> What you are asked to do:
Report how many lines in the data contain the string "excavator", with case counting, and give only that number.
┄┄┄┄┄┄┄┄┄┄┄┄┄┄┄┄┄┄┄┄
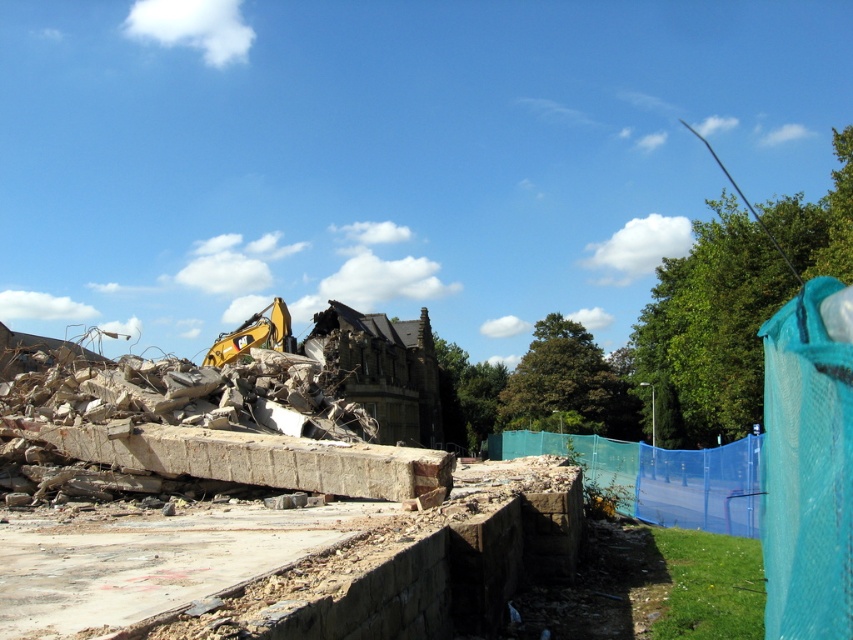
Question: Which point appears closest to the camera in this image?

Choices:
 (A) pyautogui.click(x=624, y=458)
 (B) pyautogui.click(x=260, y=342)

Answer: (A)

Question: Does blue mesh fence at right have a smaller size compared to yellow metallic excavator at upper left?

Choices:
 (A) no
 (B) yes

Answer: (A)

Question: Which object appears closest to the camera in this image?

Choices:
 (A) yellow metallic excavator at upper left
 (B) blue mesh fence at right

Answer: (B)

Question: Does blue mesh fence at right appear on the left side of yellow metallic excavator at upper left?

Choices:
 (A) no
 (B) yes

Answer: (A)

Question: Is blue mesh fence at right further to the viewer compared to yellow metallic excavator at upper left?

Choices:
 (A) no
 (B) yes

Answer: (A)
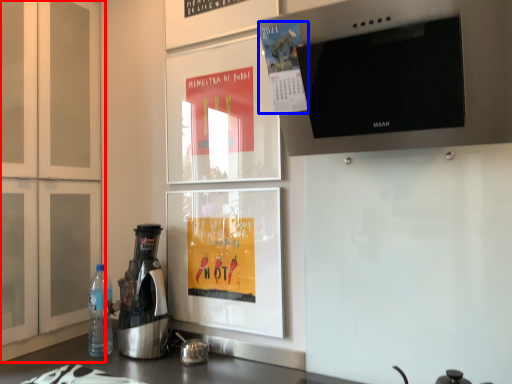
Question: Which of the following is the closest to the observer, cabinetry (highlighted by a red box) or poster (highlighted by a blue box)?

Choices:
 (A) cabinetry
 (B) poster

Answer: (B)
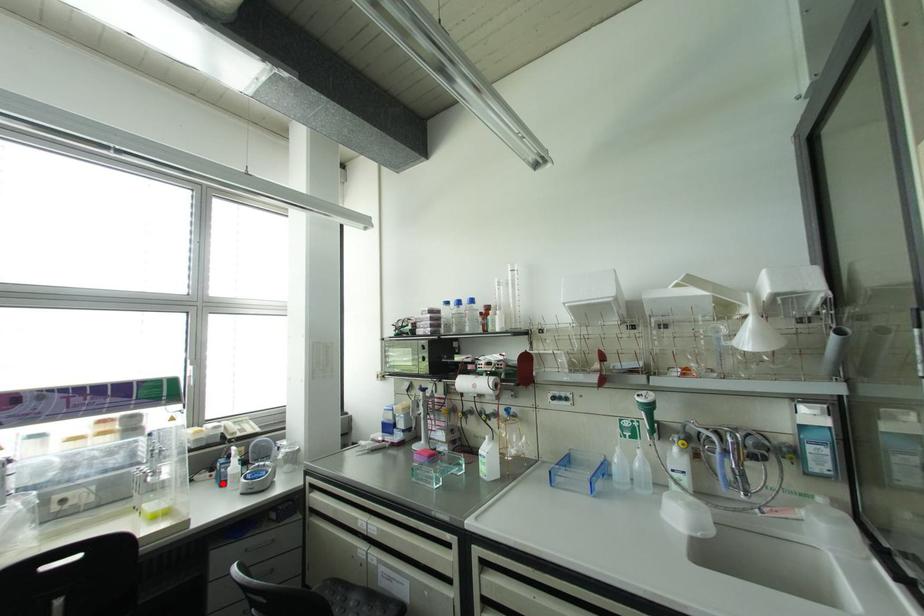
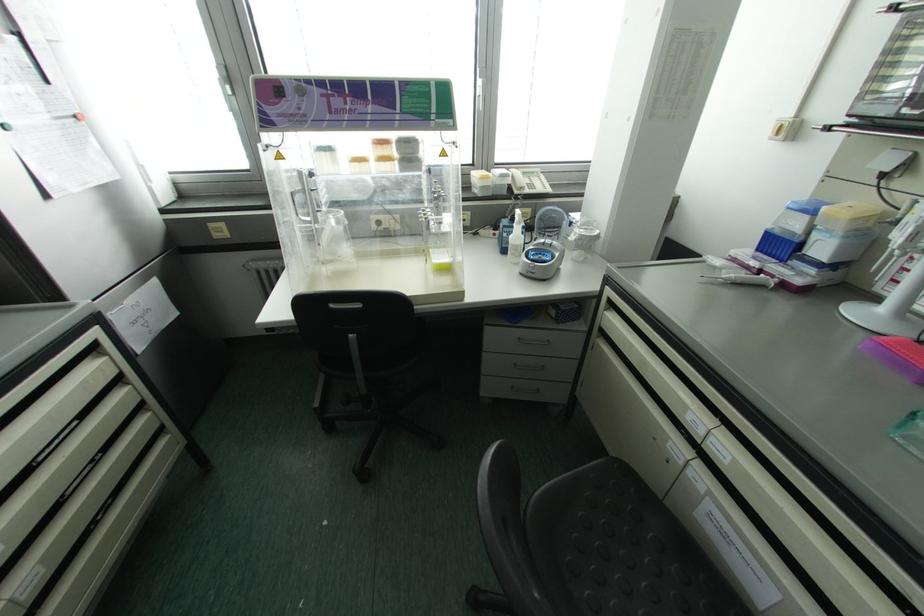
Question: I am providing you with two images of the same scene from different viewpoints. A red point is marked on the first image. At the location where the point appears in image 1, is it still visible in image 2?

Choices:
 (A) Yes
 (B) No

Answer: (A)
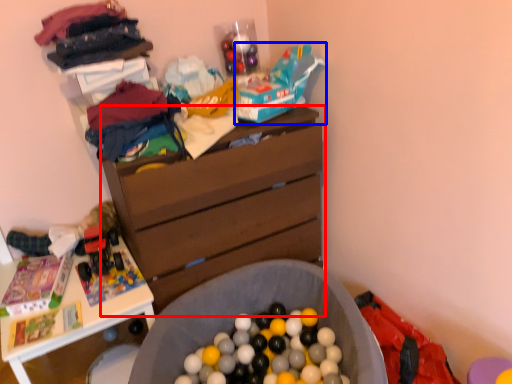
Question: Which object appears farthest to the camera in this image, chest of drawers (highlighted by a red box) or toy car (highlighted by a blue box)?

Choices:
 (A) chest of drawers
 (B) toy car

Answer: (B)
┄┄┄┄┄┄┄┄┄┄┄┄┄┄┄┄┄┄┄┄
> Answer to this task:
4